- _MATERIAL TO PROCESS_
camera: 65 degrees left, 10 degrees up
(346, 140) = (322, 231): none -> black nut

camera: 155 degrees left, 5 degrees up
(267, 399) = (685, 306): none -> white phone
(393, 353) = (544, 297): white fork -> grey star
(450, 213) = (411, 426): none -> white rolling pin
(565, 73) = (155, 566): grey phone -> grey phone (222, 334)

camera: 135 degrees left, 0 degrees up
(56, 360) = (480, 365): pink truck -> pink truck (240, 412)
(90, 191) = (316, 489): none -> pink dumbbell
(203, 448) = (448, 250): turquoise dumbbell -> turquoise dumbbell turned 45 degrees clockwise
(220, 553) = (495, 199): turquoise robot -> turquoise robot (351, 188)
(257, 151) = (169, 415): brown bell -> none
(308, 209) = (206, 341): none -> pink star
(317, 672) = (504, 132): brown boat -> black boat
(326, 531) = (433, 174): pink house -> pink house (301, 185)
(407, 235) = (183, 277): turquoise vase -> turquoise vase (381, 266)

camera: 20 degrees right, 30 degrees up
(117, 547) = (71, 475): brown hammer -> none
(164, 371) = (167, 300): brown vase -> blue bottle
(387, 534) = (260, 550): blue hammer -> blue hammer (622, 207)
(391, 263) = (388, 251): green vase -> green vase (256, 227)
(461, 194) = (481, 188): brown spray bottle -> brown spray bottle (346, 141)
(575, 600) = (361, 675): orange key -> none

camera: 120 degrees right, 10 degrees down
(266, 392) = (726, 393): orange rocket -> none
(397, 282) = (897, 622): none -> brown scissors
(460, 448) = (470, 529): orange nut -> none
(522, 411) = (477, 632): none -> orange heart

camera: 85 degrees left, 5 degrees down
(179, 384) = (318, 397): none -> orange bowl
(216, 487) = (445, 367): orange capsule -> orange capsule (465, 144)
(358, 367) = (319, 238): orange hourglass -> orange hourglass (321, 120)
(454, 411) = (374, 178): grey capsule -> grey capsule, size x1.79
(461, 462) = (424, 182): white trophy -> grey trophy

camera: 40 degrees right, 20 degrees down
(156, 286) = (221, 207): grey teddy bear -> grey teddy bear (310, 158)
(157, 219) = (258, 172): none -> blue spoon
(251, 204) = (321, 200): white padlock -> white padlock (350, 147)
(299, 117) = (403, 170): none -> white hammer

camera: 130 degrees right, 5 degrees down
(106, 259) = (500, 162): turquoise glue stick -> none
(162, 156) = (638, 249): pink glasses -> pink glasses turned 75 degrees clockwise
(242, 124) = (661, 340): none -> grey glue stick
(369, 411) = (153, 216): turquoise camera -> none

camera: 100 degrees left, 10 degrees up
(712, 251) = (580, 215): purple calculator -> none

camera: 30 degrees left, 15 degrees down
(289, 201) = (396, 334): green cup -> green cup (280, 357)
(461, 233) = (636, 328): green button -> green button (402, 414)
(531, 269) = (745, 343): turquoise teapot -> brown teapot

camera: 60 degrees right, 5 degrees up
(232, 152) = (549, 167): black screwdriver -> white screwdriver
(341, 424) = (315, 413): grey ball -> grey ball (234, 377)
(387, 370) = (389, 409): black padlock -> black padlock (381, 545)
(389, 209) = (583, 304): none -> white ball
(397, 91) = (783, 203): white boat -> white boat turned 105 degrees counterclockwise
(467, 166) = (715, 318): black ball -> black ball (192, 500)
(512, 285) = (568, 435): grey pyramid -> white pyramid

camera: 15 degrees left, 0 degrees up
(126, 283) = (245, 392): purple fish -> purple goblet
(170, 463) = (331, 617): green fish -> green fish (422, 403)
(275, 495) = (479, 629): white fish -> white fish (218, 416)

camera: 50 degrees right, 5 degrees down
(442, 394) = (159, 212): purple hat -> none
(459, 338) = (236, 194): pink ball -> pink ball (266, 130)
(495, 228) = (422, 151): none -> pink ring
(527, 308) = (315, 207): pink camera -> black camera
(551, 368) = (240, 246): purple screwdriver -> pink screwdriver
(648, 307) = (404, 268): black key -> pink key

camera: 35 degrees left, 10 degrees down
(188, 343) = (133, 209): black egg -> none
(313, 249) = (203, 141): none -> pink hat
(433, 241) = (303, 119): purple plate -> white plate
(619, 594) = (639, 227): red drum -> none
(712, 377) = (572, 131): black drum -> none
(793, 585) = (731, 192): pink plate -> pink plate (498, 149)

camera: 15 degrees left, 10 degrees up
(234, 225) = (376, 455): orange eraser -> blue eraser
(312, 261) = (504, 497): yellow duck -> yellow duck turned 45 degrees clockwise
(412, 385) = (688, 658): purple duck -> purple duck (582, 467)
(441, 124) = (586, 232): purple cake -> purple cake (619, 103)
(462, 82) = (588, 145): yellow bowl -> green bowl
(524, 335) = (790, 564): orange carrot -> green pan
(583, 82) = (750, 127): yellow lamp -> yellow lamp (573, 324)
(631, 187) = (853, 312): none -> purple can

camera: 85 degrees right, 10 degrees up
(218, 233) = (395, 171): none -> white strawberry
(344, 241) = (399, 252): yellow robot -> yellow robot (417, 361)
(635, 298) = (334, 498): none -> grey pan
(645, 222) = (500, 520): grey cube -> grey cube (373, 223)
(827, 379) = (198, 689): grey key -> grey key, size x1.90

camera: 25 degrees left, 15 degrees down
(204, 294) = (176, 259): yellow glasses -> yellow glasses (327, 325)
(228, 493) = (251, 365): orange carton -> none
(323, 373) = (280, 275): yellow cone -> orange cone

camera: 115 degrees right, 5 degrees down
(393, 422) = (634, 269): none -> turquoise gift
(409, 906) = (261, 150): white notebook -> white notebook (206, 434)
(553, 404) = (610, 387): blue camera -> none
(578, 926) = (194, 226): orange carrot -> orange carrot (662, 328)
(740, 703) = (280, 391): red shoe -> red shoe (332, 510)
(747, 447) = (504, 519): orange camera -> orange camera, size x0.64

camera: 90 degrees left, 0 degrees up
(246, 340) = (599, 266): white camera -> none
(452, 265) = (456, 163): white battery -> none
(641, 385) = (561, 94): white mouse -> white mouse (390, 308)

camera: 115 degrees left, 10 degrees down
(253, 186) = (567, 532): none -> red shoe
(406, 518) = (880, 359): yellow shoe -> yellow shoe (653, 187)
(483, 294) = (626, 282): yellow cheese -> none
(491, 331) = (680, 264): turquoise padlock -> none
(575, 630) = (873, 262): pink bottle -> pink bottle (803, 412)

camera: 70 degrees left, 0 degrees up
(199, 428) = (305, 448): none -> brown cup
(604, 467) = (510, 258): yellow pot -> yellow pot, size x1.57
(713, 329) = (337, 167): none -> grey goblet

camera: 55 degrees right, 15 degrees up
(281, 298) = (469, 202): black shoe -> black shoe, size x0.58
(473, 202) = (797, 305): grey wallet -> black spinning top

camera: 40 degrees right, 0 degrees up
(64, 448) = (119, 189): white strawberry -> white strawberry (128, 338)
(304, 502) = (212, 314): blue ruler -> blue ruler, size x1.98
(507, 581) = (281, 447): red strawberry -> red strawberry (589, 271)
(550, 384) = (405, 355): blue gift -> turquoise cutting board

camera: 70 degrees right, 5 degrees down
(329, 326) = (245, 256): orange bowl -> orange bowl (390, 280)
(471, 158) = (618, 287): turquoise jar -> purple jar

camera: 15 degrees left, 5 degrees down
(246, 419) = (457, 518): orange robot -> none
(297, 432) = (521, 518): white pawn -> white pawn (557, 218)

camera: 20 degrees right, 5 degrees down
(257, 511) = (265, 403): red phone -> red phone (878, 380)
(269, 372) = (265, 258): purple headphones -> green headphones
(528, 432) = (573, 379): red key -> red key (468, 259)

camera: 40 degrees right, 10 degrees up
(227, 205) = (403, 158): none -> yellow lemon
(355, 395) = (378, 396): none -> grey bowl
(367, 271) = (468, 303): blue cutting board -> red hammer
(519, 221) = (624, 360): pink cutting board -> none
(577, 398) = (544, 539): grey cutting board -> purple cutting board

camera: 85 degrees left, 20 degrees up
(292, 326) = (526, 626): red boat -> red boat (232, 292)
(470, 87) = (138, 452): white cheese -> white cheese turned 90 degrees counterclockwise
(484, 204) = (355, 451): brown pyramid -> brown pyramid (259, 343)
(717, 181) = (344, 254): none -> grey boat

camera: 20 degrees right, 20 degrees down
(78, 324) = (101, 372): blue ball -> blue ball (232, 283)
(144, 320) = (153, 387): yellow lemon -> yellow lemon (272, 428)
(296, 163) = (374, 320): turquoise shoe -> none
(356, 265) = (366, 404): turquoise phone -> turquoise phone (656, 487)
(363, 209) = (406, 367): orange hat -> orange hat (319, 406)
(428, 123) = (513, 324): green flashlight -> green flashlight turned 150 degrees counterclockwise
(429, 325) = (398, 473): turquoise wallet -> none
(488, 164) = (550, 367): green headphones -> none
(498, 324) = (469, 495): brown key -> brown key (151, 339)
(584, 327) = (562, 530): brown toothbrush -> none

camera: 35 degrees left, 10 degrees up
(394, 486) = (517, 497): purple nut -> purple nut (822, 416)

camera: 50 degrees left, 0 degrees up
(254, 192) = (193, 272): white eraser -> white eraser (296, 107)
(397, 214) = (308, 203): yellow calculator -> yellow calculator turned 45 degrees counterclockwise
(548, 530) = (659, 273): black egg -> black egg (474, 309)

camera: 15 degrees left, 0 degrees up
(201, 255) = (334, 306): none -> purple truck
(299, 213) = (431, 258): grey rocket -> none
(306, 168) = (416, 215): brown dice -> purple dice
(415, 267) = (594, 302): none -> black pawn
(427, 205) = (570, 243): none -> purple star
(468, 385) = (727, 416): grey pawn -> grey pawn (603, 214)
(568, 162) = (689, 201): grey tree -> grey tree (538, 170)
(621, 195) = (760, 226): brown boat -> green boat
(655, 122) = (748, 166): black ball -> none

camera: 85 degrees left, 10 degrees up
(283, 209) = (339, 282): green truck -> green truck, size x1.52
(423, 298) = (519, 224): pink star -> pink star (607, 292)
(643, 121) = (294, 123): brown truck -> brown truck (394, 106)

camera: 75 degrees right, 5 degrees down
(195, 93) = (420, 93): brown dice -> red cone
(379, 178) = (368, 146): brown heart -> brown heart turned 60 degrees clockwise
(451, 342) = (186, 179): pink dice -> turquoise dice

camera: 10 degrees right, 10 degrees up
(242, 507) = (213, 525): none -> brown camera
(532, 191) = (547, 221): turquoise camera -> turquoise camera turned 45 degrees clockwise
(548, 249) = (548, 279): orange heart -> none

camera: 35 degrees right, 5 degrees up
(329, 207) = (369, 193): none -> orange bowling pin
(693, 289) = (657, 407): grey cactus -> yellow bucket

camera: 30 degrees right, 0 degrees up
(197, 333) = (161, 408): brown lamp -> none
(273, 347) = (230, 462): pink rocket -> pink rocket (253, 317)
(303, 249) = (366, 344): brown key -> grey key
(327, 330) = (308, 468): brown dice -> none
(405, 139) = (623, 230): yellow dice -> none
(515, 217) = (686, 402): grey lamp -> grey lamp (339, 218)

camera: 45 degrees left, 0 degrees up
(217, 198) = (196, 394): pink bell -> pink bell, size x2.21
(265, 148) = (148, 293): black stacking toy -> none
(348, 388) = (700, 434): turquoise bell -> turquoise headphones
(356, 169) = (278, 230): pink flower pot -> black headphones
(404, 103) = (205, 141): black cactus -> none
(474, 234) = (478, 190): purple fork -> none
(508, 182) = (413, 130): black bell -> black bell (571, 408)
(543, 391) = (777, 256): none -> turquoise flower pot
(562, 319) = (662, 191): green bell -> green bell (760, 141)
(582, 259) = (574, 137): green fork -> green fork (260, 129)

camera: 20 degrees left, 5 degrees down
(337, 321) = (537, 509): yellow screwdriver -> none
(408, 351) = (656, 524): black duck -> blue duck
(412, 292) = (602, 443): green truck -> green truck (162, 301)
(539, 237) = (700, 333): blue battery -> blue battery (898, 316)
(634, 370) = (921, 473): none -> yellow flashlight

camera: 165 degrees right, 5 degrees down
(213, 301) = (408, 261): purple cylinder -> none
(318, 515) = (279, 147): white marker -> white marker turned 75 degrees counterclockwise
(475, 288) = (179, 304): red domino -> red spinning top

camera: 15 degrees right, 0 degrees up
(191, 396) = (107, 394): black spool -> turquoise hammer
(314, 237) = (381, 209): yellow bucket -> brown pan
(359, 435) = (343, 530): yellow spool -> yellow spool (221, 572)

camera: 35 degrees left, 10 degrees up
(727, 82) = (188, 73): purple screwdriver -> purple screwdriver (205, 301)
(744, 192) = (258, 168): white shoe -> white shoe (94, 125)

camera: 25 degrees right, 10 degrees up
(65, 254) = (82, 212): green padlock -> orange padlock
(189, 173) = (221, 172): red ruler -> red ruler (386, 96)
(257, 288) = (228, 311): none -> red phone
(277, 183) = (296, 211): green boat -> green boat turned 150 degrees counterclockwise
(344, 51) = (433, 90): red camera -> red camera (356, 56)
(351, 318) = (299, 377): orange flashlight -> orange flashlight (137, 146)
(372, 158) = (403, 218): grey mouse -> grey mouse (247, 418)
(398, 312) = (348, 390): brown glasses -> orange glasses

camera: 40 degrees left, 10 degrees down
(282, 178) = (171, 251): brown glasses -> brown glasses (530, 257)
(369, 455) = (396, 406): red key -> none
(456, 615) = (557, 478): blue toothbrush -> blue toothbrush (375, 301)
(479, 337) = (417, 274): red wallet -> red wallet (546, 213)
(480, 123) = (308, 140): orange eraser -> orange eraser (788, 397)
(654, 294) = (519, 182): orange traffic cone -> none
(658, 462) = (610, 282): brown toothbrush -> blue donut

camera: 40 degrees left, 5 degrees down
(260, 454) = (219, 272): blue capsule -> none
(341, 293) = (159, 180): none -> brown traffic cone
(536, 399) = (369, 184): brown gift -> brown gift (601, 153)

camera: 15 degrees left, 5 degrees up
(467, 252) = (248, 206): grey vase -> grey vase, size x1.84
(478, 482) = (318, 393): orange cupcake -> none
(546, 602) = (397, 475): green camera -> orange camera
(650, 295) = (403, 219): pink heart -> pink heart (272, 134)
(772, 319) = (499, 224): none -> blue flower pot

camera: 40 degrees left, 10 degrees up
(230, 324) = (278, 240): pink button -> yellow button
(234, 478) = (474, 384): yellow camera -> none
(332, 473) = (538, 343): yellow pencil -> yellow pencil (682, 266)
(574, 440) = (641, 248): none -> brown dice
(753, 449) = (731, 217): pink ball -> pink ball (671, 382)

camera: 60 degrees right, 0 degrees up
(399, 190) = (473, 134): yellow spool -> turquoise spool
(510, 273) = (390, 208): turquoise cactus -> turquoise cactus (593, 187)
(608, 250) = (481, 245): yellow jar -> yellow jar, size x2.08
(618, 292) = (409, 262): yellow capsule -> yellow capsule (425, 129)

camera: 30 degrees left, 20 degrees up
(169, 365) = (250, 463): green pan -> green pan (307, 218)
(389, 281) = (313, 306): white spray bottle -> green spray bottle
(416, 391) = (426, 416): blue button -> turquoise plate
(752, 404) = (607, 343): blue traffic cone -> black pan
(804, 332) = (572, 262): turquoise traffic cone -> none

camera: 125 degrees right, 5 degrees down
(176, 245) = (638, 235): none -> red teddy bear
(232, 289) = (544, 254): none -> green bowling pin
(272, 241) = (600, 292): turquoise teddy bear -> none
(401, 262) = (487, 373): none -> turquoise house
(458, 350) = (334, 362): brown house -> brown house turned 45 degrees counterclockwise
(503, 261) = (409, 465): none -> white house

- _YOUR INSTRUCTIONS_
Write out only the lines that run from the line containing "(341, 424) = (315, 413): grey" through the line containing "(467, 166) = (715, 318): black", both included, exactly as they appear above.

- _OUTPUT FOR THIS EXERCISE_
(341, 424) = (315, 413): grey ball -> grey ball (234, 377)
(387, 370) = (389, 409): black padlock -> black padlock (381, 545)
(389, 209) = (583, 304): none -> white ball
(397, 91) = (783, 203): white boat -> white boat turned 105 degrees counterclockwise
(467, 166) = (715, 318): black ball -> black ball (192, 500)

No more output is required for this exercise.